# [WORK TASK]
Leave out the images; return the rest of the data exactly.

# [INPUT]
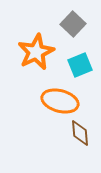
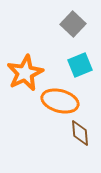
orange star: moved 11 px left, 21 px down
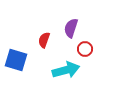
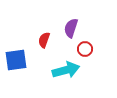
blue square: rotated 25 degrees counterclockwise
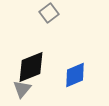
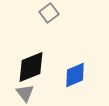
gray triangle: moved 3 px right, 4 px down; rotated 18 degrees counterclockwise
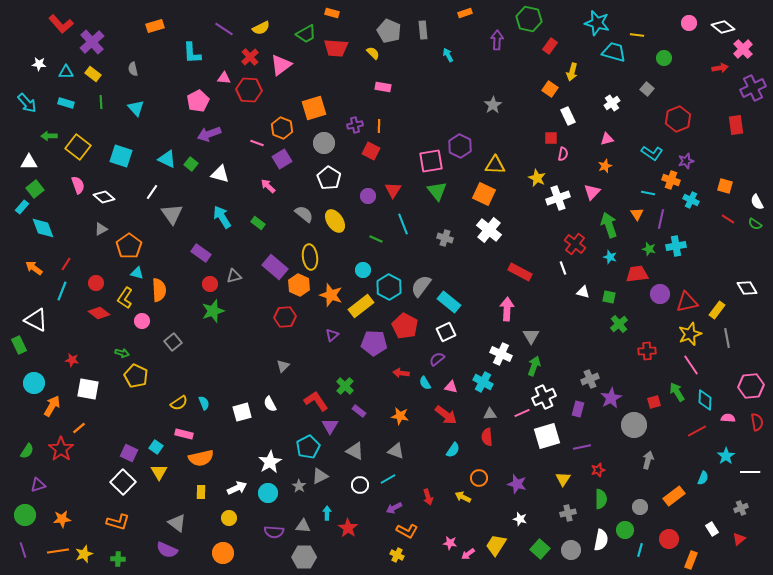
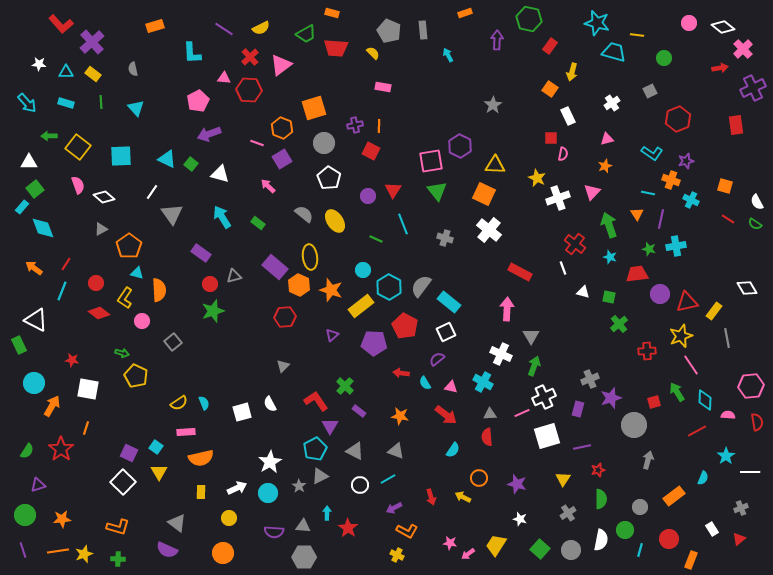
gray square at (647, 89): moved 3 px right, 2 px down; rotated 24 degrees clockwise
cyan square at (121, 156): rotated 20 degrees counterclockwise
orange star at (331, 295): moved 5 px up
yellow rectangle at (717, 310): moved 3 px left, 1 px down
yellow star at (690, 334): moved 9 px left, 2 px down
purple star at (611, 398): rotated 10 degrees clockwise
pink semicircle at (728, 418): moved 3 px up
orange line at (79, 428): moved 7 px right; rotated 32 degrees counterclockwise
pink rectangle at (184, 434): moved 2 px right, 2 px up; rotated 18 degrees counterclockwise
cyan pentagon at (308, 447): moved 7 px right, 2 px down
red arrow at (428, 497): moved 3 px right
gray cross at (568, 513): rotated 21 degrees counterclockwise
orange L-shape at (118, 522): moved 5 px down
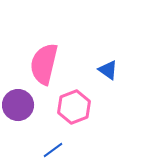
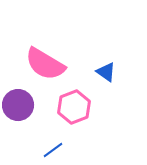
pink semicircle: moved 1 px right; rotated 72 degrees counterclockwise
blue triangle: moved 2 px left, 2 px down
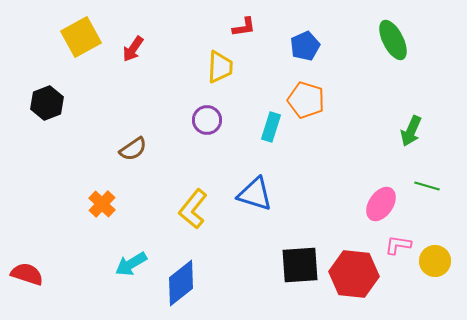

# [RESULT OF THE EXERCISE]
orange star: moved 11 px left, 21 px down
blue square: rotated 25 degrees counterclockwise
gray triangle: moved 3 px right, 4 px down; rotated 18 degrees counterclockwise
gray square at (647, 89): moved 3 px right, 2 px down; rotated 24 degrees clockwise
cyan square at (121, 156): rotated 20 degrees counterclockwise
orange star at (331, 295): moved 5 px up
yellow rectangle at (717, 310): moved 3 px left, 1 px down
yellow star at (690, 334): moved 9 px left, 2 px down
purple star at (611, 398): rotated 10 degrees clockwise
pink semicircle at (728, 418): moved 3 px up
orange line at (79, 428): moved 7 px right; rotated 32 degrees counterclockwise
pink rectangle at (184, 434): moved 2 px right, 2 px up; rotated 18 degrees counterclockwise
cyan pentagon at (308, 447): moved 7 px right, 2 px down
red arrow at (428, 497): moved 3 px right
gray cross at (568, 513): rotated 21 degrees counterclockwise
orange L-shape at (118, 522): moved 5 px down
pink semicircle: moved 1 px right; rotated 72 degrees counterclockwise
blue triangle: moved 2 px left, 2 px down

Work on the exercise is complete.